→ **THE DATA**

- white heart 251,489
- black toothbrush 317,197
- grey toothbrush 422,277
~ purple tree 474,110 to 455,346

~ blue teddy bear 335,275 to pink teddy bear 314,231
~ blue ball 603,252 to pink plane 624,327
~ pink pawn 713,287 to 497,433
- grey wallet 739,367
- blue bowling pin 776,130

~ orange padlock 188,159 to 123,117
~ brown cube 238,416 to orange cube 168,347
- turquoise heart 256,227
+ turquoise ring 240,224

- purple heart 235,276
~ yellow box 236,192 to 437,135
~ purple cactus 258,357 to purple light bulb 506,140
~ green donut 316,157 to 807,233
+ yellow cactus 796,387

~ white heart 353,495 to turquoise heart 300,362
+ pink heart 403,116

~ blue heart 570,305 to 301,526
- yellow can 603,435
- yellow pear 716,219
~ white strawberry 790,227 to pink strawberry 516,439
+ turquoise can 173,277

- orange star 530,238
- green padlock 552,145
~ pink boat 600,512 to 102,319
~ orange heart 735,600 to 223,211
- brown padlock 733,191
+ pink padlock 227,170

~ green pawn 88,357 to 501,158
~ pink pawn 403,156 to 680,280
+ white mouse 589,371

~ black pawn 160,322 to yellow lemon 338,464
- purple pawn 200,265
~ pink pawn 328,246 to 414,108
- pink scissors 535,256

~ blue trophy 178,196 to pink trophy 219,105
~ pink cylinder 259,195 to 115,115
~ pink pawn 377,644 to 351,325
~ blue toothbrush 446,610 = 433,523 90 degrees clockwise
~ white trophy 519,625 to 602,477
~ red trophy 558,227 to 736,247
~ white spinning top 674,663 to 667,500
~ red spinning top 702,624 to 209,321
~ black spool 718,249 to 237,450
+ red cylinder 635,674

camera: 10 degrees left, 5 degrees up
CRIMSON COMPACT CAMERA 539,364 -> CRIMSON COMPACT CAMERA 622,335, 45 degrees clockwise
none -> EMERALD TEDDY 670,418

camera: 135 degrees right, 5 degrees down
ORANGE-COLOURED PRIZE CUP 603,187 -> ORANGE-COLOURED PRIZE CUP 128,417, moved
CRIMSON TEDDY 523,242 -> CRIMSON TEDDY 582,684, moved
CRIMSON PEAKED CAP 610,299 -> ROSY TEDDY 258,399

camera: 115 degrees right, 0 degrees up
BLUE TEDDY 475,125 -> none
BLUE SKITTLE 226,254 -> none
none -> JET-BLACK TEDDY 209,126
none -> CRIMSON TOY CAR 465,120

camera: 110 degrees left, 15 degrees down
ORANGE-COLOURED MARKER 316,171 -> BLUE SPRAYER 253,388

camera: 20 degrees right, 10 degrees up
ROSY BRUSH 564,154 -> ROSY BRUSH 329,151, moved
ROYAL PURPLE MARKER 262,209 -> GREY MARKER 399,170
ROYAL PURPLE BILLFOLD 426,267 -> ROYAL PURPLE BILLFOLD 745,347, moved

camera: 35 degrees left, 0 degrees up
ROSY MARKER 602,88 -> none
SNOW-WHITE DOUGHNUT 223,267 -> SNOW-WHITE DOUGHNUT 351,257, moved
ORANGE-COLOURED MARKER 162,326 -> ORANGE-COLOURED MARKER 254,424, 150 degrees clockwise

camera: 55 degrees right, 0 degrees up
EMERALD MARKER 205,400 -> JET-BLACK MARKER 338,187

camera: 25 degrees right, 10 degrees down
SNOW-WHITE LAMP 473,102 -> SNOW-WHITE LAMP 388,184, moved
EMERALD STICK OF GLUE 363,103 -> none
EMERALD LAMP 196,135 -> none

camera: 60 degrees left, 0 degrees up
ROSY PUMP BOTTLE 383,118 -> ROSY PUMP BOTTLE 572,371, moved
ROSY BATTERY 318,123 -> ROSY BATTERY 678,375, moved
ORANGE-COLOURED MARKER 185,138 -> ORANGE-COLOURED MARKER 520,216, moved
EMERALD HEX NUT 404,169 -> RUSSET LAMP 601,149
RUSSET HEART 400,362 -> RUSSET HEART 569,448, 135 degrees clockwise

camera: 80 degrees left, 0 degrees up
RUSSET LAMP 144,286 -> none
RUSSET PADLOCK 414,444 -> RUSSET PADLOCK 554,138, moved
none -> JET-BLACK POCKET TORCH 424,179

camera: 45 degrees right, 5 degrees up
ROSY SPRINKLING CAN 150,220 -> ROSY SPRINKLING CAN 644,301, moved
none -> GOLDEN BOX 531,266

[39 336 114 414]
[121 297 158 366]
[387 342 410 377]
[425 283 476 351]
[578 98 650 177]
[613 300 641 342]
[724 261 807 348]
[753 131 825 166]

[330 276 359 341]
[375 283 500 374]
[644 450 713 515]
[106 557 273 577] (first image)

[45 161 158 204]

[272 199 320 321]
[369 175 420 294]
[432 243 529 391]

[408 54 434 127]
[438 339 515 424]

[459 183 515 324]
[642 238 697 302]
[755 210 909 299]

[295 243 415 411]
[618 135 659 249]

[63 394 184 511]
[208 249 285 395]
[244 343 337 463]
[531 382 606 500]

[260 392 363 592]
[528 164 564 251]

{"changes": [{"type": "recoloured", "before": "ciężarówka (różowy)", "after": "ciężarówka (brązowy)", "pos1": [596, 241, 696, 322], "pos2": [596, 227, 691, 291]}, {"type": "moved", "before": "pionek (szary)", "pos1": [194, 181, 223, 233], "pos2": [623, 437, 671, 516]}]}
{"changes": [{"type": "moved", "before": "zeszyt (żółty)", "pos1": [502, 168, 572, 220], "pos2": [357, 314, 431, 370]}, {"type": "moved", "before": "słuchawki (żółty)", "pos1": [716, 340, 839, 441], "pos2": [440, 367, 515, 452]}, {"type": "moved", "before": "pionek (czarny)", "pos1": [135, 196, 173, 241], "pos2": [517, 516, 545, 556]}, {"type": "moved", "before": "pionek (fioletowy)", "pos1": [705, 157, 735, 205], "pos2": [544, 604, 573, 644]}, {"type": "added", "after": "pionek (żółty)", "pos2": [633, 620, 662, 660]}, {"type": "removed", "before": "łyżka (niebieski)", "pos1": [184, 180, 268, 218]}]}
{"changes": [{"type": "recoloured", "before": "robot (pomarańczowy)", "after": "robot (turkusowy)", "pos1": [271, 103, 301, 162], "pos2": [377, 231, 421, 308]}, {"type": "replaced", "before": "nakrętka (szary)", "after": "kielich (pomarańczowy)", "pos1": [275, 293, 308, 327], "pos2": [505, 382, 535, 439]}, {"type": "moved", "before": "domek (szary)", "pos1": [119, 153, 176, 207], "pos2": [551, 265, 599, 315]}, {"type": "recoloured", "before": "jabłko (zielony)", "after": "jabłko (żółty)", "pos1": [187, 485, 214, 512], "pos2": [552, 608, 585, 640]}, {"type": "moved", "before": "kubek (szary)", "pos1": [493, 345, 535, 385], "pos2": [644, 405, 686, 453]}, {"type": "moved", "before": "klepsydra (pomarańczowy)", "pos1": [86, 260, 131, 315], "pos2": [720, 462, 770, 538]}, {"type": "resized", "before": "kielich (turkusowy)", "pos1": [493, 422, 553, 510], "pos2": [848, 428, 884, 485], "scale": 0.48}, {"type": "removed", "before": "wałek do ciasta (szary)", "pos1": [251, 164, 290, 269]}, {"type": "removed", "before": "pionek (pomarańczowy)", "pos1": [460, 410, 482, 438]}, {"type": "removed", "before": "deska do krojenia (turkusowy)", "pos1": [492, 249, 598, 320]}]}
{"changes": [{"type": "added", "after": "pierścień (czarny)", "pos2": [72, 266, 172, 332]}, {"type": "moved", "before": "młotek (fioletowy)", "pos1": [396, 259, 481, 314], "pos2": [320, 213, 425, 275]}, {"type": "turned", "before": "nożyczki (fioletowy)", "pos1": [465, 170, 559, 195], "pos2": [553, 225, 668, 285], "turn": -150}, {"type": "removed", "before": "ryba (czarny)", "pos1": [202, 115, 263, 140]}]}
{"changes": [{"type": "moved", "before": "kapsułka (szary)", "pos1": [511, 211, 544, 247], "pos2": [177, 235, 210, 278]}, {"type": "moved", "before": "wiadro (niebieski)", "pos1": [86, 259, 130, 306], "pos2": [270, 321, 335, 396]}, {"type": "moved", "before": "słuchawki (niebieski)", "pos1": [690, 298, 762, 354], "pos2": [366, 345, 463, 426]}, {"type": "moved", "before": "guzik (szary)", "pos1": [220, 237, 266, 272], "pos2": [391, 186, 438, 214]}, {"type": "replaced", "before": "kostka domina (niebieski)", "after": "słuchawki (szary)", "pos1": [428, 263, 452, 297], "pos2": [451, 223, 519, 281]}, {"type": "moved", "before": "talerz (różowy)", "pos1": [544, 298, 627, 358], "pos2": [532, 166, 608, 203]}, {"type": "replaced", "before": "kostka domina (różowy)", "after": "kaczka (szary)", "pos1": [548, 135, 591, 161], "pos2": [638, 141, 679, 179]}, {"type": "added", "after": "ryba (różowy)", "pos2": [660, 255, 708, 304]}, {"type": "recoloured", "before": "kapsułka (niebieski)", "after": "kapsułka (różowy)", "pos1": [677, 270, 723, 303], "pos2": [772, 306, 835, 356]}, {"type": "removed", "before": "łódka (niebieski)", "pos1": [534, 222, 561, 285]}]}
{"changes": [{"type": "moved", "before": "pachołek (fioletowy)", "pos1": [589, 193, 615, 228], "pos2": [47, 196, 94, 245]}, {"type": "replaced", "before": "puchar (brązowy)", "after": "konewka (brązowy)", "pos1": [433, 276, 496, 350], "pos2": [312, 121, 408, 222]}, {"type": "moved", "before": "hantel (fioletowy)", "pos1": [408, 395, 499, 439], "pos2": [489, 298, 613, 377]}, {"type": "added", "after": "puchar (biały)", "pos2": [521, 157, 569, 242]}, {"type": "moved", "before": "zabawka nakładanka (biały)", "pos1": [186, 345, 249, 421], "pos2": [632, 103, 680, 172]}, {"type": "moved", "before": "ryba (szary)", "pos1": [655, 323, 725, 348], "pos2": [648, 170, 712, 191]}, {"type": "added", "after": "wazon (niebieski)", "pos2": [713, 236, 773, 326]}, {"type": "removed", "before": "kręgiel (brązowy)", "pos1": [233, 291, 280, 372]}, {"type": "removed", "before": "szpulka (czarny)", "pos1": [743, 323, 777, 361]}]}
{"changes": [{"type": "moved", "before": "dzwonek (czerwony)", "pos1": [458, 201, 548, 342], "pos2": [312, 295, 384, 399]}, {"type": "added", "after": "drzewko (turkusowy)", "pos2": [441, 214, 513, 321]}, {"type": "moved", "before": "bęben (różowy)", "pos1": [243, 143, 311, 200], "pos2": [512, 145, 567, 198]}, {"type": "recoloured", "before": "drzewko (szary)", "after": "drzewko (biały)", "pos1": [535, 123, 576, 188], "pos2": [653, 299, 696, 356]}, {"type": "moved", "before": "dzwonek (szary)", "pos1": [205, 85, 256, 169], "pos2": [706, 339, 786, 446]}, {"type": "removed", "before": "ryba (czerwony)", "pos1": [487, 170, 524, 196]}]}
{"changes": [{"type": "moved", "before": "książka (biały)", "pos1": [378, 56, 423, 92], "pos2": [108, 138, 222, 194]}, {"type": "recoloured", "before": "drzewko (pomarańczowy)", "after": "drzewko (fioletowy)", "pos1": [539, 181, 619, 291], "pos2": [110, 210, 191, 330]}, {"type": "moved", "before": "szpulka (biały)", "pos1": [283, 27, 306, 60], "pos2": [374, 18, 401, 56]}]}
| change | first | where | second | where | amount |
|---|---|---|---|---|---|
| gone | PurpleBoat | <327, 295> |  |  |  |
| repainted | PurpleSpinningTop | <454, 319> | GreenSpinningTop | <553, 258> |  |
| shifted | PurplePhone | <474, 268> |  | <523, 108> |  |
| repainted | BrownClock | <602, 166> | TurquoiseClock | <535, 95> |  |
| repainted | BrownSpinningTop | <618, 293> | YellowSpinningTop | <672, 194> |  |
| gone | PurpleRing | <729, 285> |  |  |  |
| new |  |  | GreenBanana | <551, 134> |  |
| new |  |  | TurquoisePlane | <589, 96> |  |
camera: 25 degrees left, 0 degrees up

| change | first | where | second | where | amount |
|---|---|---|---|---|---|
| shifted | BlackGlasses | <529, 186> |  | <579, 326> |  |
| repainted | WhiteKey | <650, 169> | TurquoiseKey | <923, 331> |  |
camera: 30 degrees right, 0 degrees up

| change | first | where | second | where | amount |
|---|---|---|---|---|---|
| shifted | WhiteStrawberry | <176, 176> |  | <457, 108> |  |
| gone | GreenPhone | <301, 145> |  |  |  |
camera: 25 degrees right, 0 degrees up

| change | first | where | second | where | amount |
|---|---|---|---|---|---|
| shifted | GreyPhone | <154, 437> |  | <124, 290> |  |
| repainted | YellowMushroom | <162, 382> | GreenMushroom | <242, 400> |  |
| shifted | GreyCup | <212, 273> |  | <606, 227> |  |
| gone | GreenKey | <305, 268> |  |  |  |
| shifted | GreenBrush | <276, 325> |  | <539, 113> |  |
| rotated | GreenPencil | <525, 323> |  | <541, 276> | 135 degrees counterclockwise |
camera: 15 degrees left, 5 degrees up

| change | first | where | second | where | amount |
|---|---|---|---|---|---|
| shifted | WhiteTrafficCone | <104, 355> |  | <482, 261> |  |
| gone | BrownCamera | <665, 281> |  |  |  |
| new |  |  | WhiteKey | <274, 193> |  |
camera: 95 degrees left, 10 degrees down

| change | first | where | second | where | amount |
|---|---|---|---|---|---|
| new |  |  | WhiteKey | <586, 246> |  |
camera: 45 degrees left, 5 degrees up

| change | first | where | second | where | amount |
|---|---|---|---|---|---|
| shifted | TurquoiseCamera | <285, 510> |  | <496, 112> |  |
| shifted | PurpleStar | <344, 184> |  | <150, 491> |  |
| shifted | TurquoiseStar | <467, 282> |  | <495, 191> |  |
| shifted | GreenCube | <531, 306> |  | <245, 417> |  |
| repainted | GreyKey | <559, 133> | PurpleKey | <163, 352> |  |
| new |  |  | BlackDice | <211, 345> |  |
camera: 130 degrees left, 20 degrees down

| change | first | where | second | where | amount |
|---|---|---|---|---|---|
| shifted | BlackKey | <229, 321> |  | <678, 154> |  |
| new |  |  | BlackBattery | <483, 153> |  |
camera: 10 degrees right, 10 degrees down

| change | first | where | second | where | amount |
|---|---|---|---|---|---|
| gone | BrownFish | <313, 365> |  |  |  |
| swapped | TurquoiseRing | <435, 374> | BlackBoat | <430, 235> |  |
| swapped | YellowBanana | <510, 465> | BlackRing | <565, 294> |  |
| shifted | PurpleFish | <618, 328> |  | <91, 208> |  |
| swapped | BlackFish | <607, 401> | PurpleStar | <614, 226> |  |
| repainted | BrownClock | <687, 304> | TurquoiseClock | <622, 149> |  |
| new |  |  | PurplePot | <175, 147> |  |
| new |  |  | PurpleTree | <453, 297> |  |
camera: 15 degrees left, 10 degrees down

→ **WORK ORDER**
Look through the material and copy each line that has "trophy".

→ **ANSWER TO THE EXERCISE**
~ blue trophy 178,196 to pink trophy 219,105
~ white trophy 519,625 to 602,477
~ red trophy 558,227 to 736,247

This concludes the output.